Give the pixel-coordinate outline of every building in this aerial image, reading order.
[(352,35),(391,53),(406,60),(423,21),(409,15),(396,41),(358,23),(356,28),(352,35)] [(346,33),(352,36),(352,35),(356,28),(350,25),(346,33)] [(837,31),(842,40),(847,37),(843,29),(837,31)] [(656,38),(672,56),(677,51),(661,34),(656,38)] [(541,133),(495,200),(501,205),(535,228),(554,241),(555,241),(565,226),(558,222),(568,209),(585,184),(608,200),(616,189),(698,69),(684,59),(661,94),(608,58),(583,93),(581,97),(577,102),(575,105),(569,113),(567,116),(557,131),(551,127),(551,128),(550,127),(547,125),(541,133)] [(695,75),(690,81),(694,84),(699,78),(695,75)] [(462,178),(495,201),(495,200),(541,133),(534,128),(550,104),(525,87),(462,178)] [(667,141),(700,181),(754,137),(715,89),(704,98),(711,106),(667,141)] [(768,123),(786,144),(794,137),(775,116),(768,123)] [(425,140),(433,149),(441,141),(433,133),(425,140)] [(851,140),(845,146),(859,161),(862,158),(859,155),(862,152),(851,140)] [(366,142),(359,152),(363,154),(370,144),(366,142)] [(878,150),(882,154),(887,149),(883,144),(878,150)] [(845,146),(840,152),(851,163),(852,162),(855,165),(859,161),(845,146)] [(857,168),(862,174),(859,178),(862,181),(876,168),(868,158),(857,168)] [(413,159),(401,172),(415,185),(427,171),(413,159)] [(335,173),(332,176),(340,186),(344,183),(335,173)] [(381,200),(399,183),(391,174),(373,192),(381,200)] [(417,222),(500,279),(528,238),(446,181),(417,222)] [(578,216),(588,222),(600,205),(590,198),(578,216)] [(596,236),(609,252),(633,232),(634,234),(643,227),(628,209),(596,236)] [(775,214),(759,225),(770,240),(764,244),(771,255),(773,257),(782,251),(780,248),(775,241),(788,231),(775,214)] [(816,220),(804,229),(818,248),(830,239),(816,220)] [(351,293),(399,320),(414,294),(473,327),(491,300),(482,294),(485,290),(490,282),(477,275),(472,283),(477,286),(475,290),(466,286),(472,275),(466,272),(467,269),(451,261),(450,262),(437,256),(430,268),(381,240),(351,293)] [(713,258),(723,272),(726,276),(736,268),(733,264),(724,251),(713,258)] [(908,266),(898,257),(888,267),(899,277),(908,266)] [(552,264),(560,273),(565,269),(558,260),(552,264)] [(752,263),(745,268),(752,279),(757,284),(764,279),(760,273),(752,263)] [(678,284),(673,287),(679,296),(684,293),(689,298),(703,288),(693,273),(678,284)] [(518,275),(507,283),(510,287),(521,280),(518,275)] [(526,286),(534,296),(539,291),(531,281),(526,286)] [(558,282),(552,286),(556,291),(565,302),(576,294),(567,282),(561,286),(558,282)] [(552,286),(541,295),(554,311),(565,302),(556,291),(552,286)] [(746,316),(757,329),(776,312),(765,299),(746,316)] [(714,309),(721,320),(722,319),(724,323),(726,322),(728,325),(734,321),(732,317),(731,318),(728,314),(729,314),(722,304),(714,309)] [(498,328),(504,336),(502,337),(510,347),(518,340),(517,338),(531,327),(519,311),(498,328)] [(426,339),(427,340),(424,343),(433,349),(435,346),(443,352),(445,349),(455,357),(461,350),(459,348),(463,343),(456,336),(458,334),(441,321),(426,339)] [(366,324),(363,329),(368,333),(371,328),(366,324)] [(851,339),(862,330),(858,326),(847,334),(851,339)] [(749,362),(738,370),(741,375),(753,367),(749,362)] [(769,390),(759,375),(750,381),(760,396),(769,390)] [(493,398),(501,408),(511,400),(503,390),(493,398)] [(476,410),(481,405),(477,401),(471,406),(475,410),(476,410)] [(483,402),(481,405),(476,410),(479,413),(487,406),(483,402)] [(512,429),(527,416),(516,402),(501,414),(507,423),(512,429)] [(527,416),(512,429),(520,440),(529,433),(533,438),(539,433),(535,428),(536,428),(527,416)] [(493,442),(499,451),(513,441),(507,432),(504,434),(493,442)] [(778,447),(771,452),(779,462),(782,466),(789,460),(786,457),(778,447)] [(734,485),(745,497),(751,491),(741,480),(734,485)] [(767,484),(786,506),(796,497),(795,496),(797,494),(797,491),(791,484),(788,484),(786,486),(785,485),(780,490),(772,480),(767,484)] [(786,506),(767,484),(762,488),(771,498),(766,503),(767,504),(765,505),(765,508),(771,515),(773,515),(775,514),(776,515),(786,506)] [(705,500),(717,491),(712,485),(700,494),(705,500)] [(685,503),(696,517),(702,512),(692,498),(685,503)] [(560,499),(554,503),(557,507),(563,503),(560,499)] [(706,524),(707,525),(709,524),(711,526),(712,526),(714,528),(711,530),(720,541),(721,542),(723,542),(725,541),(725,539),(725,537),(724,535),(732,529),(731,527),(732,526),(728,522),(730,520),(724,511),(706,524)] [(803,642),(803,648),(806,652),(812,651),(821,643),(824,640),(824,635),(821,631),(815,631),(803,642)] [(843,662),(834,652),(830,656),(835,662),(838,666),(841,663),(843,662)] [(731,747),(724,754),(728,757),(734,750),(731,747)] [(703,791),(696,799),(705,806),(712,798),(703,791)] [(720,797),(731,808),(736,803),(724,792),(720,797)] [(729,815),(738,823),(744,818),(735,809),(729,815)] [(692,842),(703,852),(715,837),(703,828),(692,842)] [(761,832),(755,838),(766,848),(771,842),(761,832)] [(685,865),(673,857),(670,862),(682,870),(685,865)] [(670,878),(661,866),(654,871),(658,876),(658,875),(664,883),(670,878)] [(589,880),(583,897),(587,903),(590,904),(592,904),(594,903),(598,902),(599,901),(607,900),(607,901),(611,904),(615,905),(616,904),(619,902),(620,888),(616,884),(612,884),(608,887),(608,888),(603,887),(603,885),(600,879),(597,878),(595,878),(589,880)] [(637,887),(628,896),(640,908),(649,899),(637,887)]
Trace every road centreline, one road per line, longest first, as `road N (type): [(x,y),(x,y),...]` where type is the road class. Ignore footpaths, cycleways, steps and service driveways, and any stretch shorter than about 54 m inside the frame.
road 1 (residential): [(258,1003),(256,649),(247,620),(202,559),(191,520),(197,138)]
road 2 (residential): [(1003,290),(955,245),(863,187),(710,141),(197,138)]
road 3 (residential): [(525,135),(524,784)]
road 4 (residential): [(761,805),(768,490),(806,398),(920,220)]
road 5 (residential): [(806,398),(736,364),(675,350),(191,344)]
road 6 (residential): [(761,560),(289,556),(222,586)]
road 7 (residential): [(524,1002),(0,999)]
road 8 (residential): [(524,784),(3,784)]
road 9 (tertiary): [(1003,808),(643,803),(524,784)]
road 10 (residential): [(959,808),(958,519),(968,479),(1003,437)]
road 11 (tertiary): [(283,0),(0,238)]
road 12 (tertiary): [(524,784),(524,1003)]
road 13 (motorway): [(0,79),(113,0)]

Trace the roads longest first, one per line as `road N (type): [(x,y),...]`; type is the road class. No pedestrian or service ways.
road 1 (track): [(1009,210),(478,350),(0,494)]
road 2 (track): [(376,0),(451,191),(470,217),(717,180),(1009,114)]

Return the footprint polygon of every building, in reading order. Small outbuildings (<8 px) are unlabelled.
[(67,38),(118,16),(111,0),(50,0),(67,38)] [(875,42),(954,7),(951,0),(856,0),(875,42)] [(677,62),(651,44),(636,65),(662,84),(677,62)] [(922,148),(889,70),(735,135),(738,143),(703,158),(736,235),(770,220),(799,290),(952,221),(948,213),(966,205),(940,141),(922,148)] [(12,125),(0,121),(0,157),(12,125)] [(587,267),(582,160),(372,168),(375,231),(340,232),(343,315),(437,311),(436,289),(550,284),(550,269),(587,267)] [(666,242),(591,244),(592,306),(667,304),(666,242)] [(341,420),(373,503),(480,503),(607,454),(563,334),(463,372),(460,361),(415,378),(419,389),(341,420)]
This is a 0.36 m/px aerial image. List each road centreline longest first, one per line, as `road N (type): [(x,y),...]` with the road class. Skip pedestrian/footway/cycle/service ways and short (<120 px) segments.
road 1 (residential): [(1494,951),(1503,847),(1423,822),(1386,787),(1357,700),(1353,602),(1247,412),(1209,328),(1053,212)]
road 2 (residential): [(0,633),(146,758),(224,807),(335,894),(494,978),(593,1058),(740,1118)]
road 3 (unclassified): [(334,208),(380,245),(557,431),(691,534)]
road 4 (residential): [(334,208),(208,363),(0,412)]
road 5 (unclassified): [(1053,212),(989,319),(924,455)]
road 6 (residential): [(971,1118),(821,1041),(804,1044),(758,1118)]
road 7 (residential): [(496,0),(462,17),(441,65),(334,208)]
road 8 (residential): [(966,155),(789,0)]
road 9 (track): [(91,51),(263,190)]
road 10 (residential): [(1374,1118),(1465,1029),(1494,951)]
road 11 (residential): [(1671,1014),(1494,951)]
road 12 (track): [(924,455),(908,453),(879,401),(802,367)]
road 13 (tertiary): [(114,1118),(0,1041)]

____________________

Find each line in the material above that carries the string "track", and copy it.

road 1 (track): [(1009,210),(478,350),(0,494)]
road 2 (track): [(376,0),(451,191),(470,217),(717,180),(1009,114)]
road 9 (track): [(91,51),(263,190)]
road 12 (track): [(924,455),(908,453),(879,401),(802,367)]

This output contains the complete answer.